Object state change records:
-- Opening Marker --

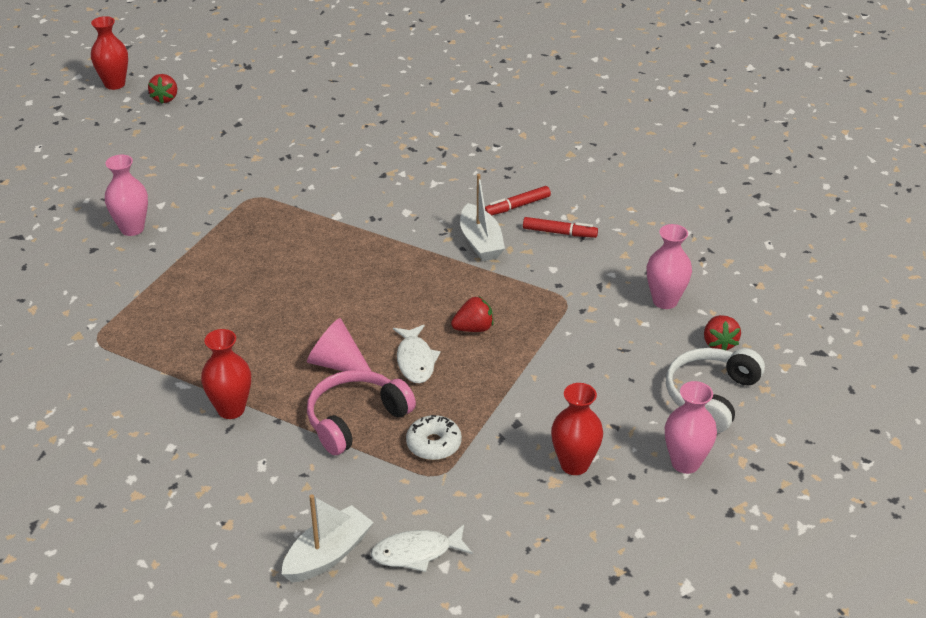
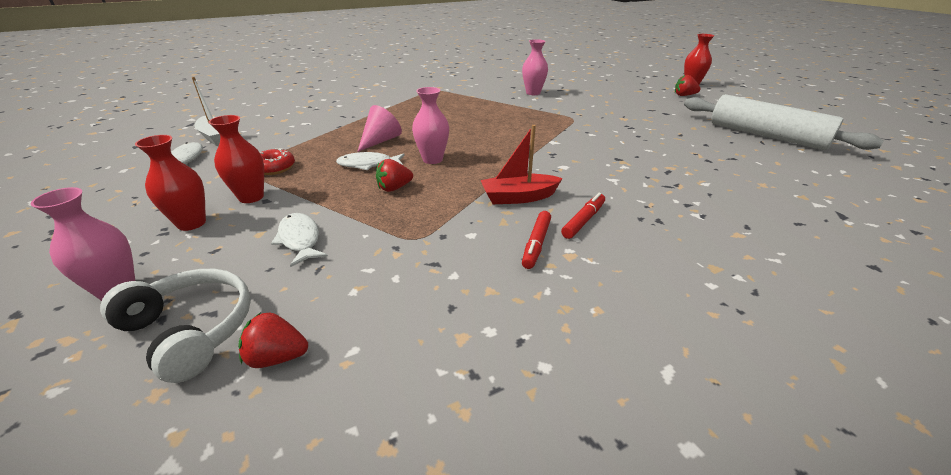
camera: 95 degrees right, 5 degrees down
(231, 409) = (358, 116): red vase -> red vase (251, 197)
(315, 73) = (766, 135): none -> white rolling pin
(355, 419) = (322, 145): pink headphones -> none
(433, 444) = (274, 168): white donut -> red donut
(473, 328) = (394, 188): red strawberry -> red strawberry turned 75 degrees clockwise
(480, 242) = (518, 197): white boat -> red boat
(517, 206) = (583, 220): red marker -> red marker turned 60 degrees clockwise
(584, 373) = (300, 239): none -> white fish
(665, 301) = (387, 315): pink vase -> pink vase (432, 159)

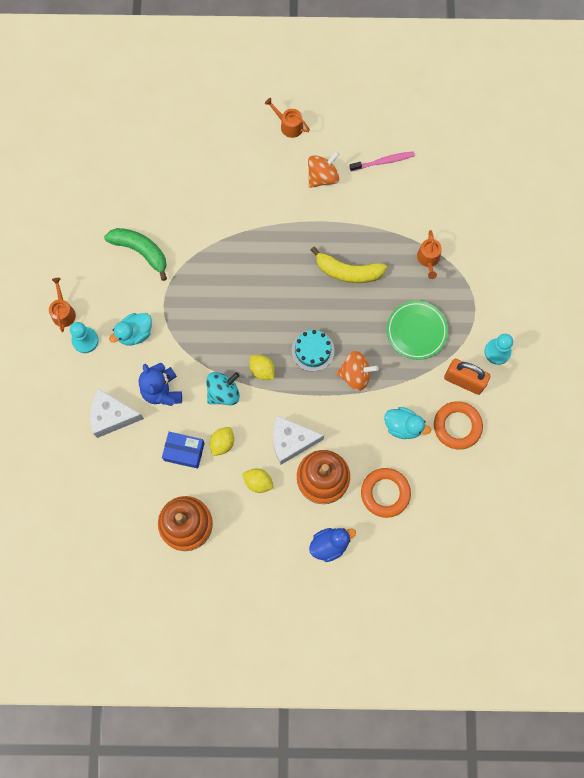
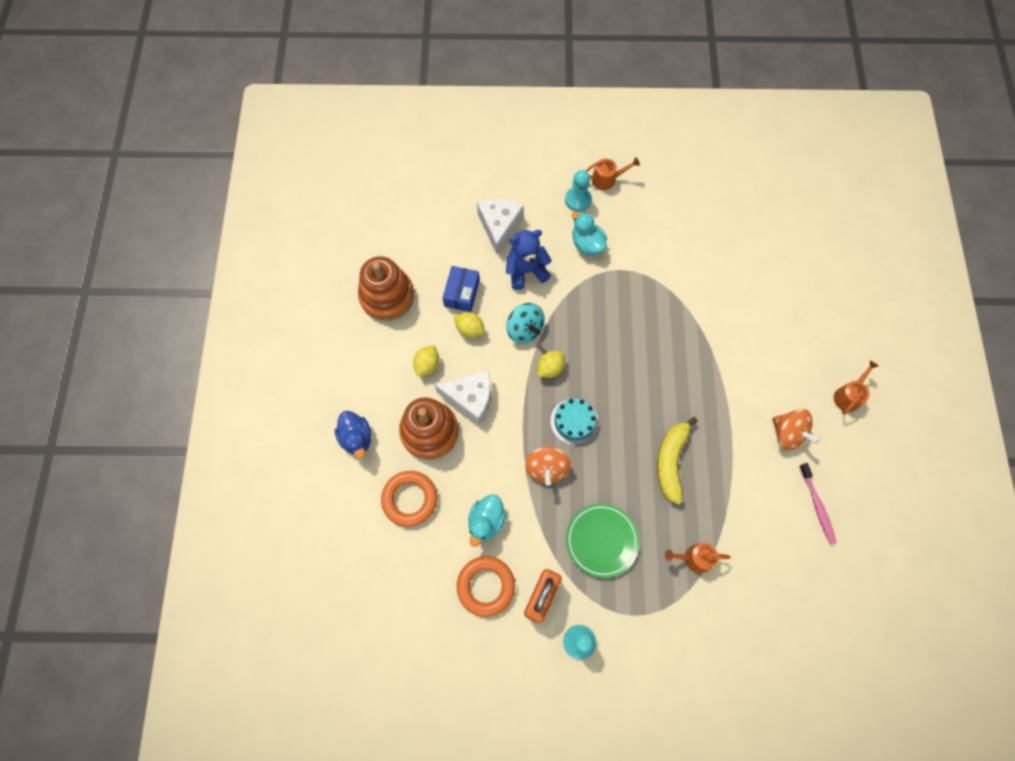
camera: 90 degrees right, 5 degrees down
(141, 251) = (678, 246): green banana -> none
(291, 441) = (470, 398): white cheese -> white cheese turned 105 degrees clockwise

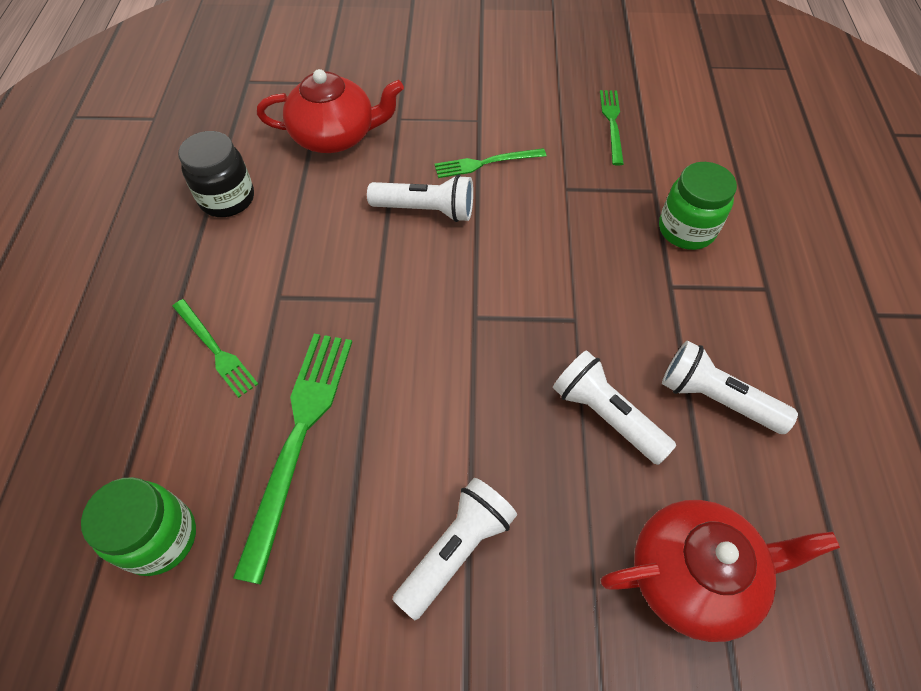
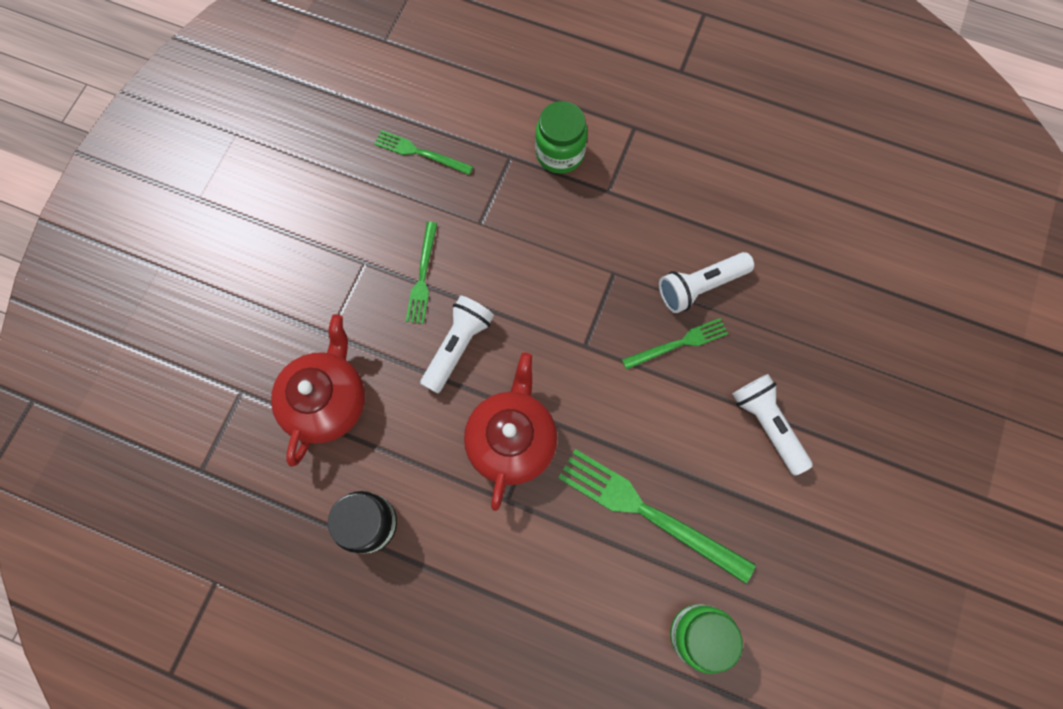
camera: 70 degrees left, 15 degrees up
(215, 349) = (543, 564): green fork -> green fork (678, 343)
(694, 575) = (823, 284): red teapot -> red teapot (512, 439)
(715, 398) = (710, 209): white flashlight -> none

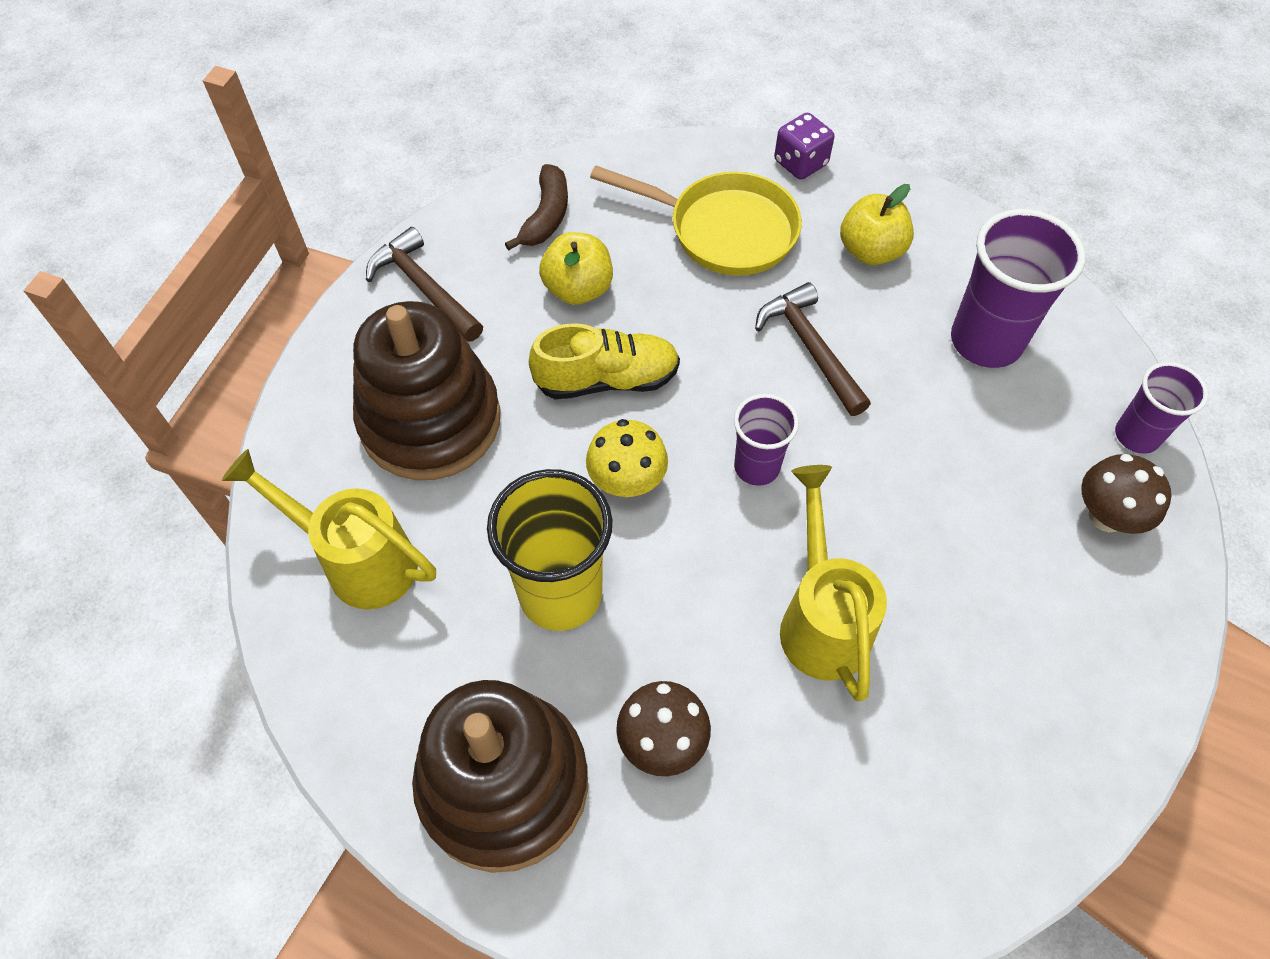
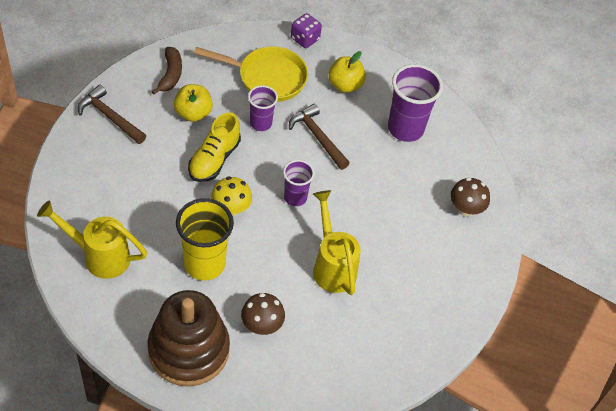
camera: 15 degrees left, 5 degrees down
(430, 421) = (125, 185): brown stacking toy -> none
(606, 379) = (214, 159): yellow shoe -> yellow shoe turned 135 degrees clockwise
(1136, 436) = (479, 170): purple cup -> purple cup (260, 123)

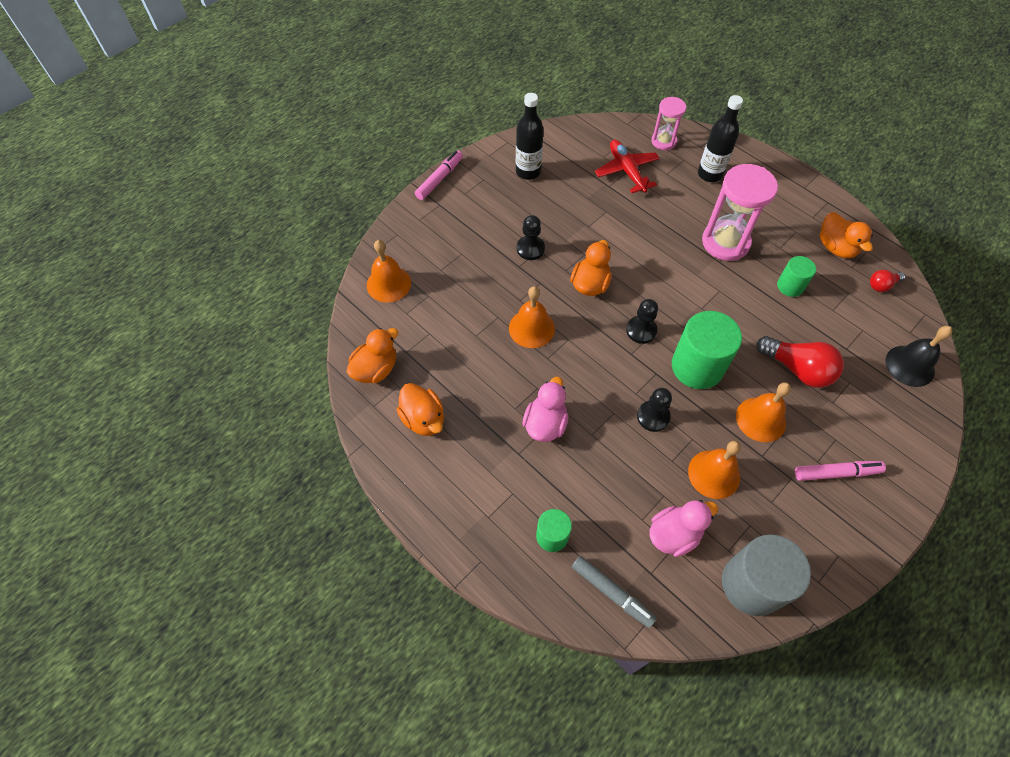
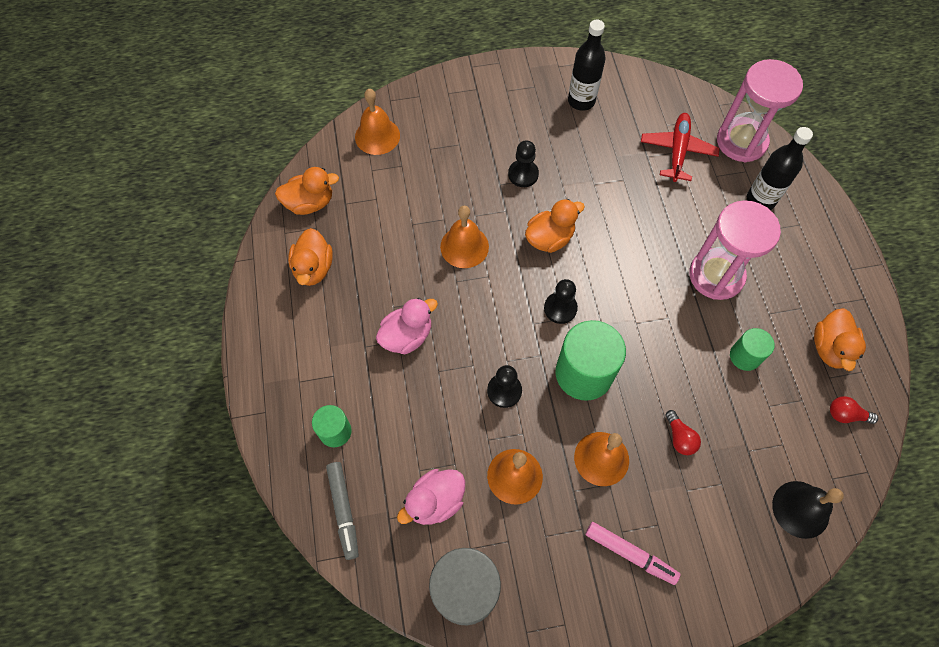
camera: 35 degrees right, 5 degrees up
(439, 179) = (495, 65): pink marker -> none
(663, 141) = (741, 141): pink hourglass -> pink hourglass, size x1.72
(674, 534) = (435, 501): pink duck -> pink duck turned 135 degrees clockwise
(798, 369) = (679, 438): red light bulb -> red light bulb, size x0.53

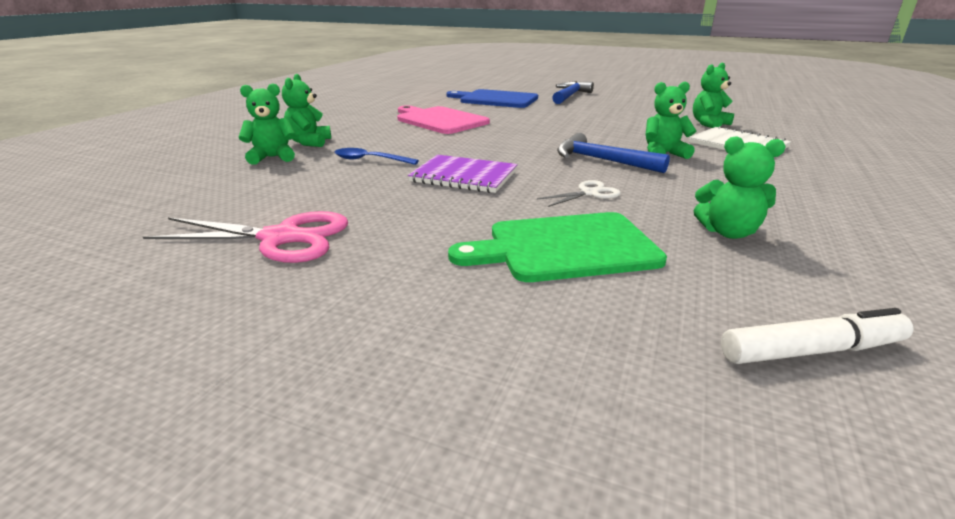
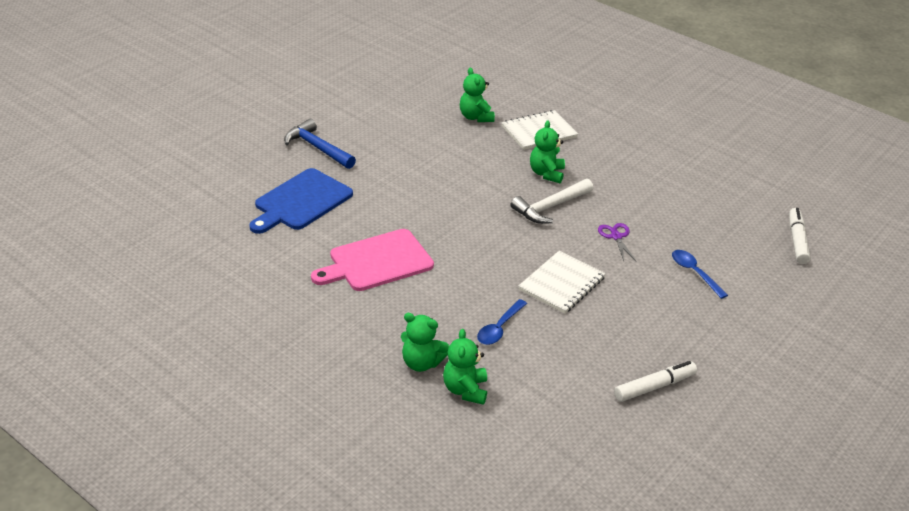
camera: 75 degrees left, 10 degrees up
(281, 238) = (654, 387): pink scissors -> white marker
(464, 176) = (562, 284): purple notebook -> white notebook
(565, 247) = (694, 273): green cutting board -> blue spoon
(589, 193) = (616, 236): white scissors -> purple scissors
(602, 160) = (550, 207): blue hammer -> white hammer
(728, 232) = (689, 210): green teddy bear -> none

-- Closing Marker --

Exercise =
What you output should match the records line for line, minus the pictures.

Written response =
camera: 95 degrees right, 5 degrees down
(231, 409) = (358, 116): red vase -> red vase (251, 197)
(315, 73) = (766, 135): none -> white rolling pin
(355, 419) = (322, 145): pink headphones -> none
(433, 444) = (274, 168): white donut -> red donut
(473, 328) = (394, 188): red strawberry -> red strawberry turned 75 degrees clockwise
(480, 242) = (518, 197): white boat -> red boat
(517, 206) = (583, 220): red marker -> red marker turned 60 degrees clockwise
(584, 373) = (300, 239): none -> white fish
(665, 301) = (387, 315): pink vase -> pink vase (432, 159)

camera: 90 degrees right, 5 degrees down
(141, 251) = (678, 246): green banana -> none
(291, 441) = (470, 398): white cheese -> white cheese turned 105 degrees clockwise

camera: 70 degrees left, 15 degrees up
(215, 349) = (543, 564): green fork -> green fork (678, 343)
(694, 575) = (823, 284): red teapot -> red teapot (512, 439)
(715, 398) = (710, 209): white flashlight -> none

camera: 15 degrees left, 5 degrees down
(430, 421) = (125, 185): brown stacking toy -> none
(606, 379) = (214, 159): yellow shoe -> yellow shoe turned 135 degrees clockwise
(1136, 436) = (479, 170): purple cup -> purple cup (260, 123)

camera: 35 degrees right, 5 degrees up
(439, 179) = (495, 65): pink marker -> none
(663, 141) = (741, 141): pink hourglass -> pink hourglass, size x1.72
(674, 534) = (435, 501): pink duck -> pink duck turned 135 degrees clockwise
(798, 369) = (679, 438): red light bulb -> red light bulb, size x0.53

camera: 75 degrees left, 10 degrees up
(281, 238) = (654, 387): pink scissors -> white marker
(464, 176) = (562, 284): purple notebook -> white notebook
(565, 247) = (694, 273): green cutting board -> blue spoon
(589, 193) = (616, 236): white scissors -> purple scissors
(602, 160) = (550, 207): blue hammer -> white hammer
(728, 232) = (689, 210): green teddy bear -> none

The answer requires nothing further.